§ **EXERCISE AIM**: The answer must be a bare number: the count of lines below that contain "degrees".

MATERIAL TO PROCESS Block Start

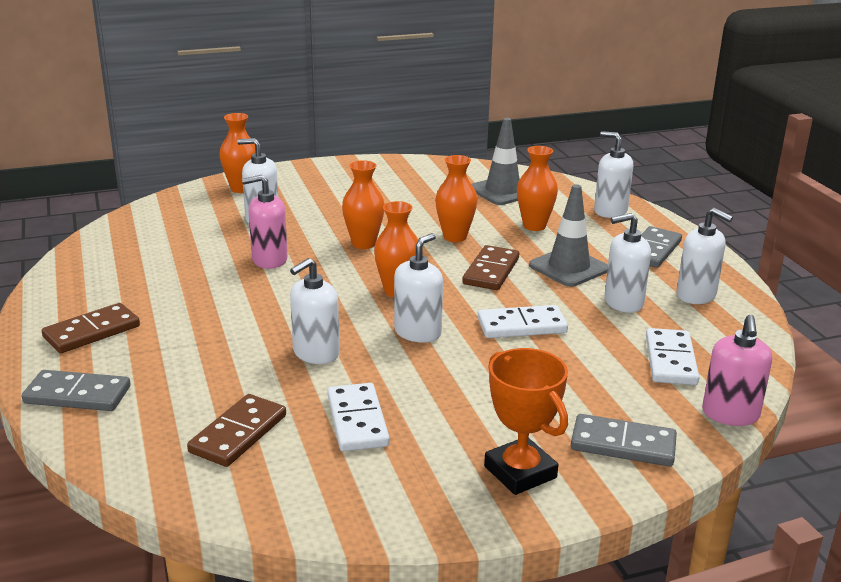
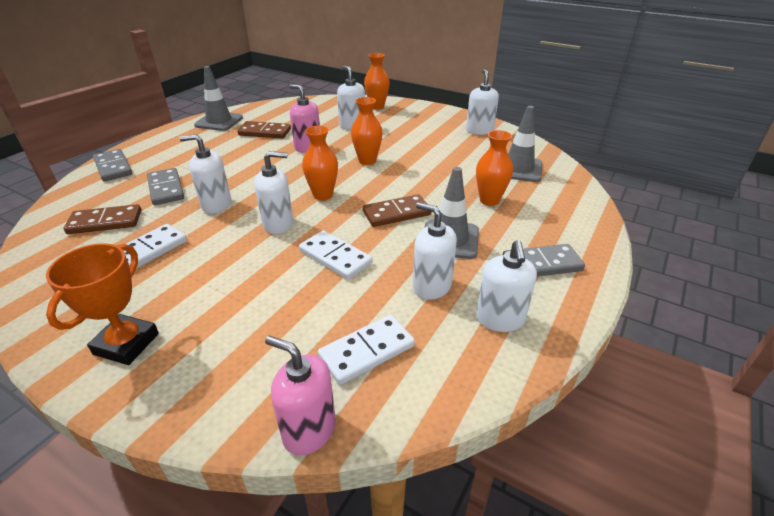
camera: 50 degrees right, 10 degrees up
(77, 285) = (219, 121): none -> grey traffic cone
(92, 332) = (177, 144): brown domino -> brown domino (265, 132)
(455, 237) = (423, 182): orange vase -> none
(610, 211) = (571, 218): white soap dispenser -> white soap dispenser (479, 130)
(623, 444) = (203, 380): grey domino -> grey domino (166, 189)
(730, 414) = (309, 429): pink soap dispenser -> pink soap dispenser turned 60 degrees clockwise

MATERIAL TO PROCESS Block End

§ **EXPECTED ANSWER**: 2